From the records below, please repeat exactly the line that has "- → white brush (181 508 208 597)", the line that has "yellow lamp (692", and every line between them, and nothing else.
*** Opening Records for the task ***
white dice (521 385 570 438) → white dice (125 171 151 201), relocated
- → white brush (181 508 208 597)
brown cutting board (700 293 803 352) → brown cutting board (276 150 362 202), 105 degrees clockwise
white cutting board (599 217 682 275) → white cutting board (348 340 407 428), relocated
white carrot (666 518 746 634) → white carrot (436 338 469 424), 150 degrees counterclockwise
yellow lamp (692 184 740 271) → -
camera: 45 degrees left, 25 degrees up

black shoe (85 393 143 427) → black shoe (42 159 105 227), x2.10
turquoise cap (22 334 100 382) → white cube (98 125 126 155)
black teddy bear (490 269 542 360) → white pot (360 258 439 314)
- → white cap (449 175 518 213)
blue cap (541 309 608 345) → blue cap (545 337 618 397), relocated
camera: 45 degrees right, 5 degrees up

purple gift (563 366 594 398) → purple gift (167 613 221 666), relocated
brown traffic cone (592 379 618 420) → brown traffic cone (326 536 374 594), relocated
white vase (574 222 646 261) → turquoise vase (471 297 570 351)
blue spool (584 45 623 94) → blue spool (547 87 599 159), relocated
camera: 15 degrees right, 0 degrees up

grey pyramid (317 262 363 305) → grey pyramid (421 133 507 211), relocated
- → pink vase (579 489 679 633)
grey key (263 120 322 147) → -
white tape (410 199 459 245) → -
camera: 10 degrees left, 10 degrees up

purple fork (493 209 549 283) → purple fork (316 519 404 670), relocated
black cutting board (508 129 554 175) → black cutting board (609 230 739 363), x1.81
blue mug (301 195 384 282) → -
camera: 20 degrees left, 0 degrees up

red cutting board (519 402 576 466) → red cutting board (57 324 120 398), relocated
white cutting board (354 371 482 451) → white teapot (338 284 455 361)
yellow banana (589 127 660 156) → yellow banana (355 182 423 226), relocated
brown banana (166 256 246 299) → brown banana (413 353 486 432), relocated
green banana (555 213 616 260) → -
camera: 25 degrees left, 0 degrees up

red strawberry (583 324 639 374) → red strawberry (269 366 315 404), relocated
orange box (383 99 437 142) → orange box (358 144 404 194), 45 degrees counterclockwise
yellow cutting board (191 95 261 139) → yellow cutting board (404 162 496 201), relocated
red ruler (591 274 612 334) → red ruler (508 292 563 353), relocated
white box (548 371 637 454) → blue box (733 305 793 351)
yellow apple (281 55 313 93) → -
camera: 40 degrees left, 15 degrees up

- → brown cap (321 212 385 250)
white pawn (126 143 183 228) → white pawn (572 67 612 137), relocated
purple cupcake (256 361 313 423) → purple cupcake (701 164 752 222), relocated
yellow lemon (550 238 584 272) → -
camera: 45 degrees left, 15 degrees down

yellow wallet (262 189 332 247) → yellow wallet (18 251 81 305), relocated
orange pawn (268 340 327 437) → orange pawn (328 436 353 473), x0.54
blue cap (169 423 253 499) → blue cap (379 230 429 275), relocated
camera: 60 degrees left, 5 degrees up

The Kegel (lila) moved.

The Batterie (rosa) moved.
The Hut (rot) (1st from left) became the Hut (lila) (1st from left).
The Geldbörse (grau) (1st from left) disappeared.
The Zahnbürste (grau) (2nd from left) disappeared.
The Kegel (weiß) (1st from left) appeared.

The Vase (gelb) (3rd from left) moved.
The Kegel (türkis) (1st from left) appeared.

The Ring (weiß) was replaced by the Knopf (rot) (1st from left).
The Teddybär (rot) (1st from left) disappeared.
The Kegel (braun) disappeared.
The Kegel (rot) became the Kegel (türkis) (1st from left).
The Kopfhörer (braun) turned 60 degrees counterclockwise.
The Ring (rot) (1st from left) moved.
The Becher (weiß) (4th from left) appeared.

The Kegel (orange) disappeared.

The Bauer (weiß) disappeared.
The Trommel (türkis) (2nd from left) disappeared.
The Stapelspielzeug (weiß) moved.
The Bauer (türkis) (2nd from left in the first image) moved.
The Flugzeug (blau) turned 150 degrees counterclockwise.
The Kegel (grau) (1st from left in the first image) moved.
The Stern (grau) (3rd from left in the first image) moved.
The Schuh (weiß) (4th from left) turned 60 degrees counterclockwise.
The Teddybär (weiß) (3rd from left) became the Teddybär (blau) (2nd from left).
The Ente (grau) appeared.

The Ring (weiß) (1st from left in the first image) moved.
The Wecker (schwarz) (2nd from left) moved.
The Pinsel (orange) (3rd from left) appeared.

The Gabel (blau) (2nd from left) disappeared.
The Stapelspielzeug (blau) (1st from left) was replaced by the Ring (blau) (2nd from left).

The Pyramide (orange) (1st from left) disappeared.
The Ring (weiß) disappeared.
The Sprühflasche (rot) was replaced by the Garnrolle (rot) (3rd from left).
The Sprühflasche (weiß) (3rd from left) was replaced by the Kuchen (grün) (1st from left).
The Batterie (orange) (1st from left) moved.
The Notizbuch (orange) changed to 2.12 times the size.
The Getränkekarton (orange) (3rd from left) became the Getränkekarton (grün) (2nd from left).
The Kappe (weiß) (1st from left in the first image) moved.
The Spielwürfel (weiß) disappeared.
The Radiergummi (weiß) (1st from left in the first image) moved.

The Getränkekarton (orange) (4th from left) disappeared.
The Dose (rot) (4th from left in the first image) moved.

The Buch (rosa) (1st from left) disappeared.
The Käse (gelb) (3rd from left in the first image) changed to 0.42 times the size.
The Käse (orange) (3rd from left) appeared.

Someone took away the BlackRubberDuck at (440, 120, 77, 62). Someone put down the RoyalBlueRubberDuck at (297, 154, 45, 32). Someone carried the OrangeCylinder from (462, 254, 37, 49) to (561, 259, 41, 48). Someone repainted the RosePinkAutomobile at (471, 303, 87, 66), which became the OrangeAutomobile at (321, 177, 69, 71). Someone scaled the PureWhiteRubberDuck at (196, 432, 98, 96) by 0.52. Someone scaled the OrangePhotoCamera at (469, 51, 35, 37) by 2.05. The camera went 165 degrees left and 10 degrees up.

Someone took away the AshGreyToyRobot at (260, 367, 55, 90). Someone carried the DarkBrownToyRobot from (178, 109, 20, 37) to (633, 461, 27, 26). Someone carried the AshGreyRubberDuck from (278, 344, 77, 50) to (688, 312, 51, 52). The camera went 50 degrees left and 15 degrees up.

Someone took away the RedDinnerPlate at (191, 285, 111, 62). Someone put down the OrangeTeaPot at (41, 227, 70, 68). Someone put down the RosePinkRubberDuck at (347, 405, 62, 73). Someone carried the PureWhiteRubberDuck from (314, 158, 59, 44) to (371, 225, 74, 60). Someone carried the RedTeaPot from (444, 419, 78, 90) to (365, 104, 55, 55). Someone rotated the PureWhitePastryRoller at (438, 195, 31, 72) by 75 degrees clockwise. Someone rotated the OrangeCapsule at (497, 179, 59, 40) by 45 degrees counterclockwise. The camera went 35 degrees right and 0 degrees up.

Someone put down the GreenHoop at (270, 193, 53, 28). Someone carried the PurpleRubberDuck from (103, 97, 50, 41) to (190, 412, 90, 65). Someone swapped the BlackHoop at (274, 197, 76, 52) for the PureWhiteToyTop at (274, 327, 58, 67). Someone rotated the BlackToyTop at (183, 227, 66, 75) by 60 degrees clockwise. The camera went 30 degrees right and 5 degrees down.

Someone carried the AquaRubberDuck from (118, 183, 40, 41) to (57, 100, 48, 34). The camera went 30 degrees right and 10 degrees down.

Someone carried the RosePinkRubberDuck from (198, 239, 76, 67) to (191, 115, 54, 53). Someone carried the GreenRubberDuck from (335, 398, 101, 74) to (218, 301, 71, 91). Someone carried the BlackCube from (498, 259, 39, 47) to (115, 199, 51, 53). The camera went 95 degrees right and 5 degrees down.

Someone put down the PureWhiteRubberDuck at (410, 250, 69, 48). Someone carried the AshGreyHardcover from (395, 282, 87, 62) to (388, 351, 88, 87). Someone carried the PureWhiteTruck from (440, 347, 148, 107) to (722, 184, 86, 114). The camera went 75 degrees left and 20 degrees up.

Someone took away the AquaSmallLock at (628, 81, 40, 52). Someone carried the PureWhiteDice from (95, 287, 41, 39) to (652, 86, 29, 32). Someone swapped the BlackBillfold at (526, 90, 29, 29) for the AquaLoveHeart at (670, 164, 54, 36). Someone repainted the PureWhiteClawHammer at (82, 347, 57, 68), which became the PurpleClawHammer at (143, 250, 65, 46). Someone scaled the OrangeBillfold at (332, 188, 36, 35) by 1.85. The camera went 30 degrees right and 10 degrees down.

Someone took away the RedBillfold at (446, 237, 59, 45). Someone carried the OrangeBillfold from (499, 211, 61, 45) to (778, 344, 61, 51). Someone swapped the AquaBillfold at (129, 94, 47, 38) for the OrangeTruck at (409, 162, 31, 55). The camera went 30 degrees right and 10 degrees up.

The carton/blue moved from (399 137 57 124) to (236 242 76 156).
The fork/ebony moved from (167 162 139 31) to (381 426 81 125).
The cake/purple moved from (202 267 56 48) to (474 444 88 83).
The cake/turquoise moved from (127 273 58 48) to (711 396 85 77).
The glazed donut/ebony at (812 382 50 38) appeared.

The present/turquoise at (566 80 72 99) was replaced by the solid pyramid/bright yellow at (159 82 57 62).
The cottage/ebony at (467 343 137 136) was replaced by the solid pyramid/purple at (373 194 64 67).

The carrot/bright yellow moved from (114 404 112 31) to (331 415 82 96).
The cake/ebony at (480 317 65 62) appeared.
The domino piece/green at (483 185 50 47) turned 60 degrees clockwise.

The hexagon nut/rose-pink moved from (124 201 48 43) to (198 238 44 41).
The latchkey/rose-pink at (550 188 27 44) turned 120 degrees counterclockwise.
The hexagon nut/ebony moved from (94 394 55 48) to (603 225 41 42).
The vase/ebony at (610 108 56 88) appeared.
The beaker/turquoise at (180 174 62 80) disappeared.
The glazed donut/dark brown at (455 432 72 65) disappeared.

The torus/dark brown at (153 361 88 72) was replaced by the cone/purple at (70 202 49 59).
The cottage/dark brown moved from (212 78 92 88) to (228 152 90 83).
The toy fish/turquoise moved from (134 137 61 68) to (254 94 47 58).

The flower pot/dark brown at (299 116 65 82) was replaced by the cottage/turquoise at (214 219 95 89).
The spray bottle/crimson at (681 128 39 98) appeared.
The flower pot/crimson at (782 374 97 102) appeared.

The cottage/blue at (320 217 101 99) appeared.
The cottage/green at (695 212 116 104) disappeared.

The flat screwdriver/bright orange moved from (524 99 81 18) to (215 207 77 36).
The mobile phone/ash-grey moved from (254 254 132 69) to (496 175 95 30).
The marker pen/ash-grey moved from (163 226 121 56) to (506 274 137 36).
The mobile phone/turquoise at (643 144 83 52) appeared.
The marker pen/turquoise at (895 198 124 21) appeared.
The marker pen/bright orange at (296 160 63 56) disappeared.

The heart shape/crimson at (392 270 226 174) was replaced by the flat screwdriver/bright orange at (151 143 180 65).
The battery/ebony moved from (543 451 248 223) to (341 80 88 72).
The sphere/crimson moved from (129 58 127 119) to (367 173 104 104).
*** Closing Records for the task ***
▸ Output of the exercise:
- → white brush (181 508 208 597)
brown cutting board (700 293 803 352) → brown cutting board (276 150 362 202), 105 degrees clockwise
white cutting board (599 217 682 275) → white cutting board (348 340 407 428), relocated
white carrot (666 518 746 634) → white carrot (436 338 469 424), 150 degrees counterclockwise
yellow lamp (692 184 740 271) → -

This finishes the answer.